[Data extracted from a collection]
********************
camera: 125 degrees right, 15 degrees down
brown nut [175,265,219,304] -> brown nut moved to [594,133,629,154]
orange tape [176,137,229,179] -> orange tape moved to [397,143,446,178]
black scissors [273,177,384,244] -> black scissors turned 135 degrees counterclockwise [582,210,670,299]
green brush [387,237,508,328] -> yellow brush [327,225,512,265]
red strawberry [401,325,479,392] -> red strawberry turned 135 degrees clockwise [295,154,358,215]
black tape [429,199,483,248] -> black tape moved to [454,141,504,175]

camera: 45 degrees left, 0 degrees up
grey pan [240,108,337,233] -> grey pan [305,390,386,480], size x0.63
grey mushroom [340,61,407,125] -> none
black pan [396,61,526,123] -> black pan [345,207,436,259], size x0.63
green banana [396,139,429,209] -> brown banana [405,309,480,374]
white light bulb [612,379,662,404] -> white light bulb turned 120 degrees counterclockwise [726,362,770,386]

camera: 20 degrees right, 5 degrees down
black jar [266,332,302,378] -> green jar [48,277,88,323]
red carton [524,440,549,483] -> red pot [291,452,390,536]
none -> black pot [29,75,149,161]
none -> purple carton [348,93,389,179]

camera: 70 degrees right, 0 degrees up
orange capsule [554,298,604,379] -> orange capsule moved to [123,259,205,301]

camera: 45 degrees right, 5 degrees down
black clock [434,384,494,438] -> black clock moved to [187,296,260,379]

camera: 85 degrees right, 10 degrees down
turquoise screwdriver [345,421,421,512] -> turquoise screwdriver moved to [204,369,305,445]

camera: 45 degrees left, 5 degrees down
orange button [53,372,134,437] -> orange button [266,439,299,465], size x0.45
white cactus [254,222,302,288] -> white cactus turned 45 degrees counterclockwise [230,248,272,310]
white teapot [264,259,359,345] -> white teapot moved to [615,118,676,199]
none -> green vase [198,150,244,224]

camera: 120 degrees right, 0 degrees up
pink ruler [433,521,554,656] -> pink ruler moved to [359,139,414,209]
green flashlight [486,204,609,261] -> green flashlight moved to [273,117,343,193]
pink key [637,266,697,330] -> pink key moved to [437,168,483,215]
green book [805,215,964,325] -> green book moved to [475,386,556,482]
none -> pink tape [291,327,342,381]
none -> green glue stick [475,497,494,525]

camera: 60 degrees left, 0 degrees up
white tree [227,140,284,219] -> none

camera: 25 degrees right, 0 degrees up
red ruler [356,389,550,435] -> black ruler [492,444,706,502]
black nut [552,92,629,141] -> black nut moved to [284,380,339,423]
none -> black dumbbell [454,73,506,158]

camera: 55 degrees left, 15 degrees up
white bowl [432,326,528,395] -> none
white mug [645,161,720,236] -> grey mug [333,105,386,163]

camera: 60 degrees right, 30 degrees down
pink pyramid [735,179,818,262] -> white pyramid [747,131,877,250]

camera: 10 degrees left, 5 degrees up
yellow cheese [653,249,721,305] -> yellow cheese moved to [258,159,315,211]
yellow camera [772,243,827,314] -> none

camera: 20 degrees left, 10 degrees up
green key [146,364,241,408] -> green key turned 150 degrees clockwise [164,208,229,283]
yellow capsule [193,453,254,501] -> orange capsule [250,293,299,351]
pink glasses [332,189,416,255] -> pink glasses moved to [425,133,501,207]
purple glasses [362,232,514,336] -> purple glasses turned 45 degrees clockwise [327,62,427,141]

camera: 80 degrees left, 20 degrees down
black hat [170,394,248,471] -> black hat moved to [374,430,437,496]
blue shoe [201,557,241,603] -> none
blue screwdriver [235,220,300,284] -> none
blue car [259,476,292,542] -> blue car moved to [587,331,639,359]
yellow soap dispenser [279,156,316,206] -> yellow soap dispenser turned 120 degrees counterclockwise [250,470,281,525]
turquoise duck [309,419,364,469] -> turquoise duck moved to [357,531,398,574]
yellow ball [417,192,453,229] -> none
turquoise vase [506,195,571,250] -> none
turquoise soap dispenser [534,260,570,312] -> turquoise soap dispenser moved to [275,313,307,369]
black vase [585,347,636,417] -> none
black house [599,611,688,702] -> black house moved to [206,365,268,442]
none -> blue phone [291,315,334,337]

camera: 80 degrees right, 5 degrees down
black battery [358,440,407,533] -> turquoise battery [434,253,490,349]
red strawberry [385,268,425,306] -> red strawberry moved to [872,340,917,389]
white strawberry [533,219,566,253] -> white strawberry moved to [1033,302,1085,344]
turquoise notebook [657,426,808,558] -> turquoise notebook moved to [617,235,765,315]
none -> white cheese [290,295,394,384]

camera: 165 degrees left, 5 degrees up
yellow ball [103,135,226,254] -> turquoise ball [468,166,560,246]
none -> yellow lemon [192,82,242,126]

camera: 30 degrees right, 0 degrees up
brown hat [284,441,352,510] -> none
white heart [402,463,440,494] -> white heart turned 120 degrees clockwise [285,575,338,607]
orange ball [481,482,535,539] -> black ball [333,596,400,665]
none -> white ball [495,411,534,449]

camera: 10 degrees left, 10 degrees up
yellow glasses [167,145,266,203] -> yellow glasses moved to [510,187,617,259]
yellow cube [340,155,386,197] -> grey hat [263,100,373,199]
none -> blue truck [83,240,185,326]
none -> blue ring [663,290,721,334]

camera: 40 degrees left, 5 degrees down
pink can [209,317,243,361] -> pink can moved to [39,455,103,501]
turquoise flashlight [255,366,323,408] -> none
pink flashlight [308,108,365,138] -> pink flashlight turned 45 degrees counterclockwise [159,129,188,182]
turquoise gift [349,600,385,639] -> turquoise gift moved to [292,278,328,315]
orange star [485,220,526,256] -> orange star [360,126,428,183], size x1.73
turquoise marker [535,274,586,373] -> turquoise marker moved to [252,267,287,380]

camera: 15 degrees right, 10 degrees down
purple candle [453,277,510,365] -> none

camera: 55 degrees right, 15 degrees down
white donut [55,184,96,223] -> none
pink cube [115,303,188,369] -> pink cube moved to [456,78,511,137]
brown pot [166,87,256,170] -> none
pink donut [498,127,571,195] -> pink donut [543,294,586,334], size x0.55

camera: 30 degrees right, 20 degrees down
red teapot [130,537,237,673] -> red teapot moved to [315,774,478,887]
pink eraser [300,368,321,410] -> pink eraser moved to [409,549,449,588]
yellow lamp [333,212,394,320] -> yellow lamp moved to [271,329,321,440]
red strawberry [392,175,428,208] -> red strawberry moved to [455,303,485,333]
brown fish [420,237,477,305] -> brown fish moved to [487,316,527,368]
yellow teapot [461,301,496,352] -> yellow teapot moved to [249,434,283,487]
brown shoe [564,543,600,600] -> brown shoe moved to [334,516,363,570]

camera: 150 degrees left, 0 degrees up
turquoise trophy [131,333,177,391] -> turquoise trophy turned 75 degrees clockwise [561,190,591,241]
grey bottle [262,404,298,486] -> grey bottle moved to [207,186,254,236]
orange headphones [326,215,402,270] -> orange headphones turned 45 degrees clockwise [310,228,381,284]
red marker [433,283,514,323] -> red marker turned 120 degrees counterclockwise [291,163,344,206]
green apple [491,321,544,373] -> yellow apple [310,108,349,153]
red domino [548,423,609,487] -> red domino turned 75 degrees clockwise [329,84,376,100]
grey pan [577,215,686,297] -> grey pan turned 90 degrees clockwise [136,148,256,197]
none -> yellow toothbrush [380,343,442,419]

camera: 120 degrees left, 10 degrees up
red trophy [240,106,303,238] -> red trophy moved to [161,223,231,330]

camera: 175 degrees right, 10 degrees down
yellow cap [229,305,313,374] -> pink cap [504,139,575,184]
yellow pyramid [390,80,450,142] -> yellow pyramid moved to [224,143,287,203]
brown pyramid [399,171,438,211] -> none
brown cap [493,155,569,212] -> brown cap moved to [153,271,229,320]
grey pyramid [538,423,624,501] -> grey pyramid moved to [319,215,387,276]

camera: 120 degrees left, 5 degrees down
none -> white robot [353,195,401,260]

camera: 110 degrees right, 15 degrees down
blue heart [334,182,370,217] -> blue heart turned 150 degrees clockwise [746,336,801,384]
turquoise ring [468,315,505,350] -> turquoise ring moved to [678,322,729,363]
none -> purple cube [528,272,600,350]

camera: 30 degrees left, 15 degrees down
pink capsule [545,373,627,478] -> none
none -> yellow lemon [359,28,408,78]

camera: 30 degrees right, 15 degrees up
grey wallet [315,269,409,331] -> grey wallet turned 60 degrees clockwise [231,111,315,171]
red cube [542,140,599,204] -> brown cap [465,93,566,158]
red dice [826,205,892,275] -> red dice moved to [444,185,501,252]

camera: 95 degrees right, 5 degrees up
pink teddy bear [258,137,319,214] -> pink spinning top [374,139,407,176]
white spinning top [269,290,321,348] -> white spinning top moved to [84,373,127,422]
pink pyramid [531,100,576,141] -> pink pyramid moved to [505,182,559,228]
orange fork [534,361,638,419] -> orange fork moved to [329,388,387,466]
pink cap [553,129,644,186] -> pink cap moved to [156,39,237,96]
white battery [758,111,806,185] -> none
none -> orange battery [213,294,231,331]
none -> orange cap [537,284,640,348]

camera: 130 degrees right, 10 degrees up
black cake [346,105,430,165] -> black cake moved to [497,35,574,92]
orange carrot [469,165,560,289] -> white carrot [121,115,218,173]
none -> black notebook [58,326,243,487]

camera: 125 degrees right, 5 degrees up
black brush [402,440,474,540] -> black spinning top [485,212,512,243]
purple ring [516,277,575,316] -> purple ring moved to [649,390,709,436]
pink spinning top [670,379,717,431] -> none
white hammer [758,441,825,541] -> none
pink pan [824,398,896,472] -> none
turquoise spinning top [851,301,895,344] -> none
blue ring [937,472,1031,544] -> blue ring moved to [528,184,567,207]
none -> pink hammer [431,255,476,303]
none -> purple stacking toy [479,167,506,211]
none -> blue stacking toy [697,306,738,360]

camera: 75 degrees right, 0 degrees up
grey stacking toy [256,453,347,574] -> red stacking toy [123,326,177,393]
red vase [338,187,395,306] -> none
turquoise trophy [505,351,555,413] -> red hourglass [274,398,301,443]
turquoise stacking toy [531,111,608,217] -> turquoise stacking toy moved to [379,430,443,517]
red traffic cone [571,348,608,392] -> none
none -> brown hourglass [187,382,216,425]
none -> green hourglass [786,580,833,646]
********************
Copy exactly the stretch of data above from the line with "camera: 25 degrees right, 0 degrees up" through the line with "camera: 10 degrees left, 5 degrees up", and omit all other lines.

REPLY TO THE TASK:
camera: 25 degrees right, 0 degrees up
red ruler [356,389,550,435] -> black ruler [492,444,706,502]
black nut [552,92,629,141] -> black nut moved to [284,380,339,423]
none -> black dumbbell [454,73,506,158]

camera: 55 degrees left, 15 degrees up
white bowl [432,326,528,395] -> none
white mug [645,161,720,236] -> grey mug [333,105,386,163]

camera: 60 degrees right, 30 degrees down
pink pyramid [735,179,818,262] -> white pyramid [747,131,877,250]

camera: 10 degrees left, 5 degrees up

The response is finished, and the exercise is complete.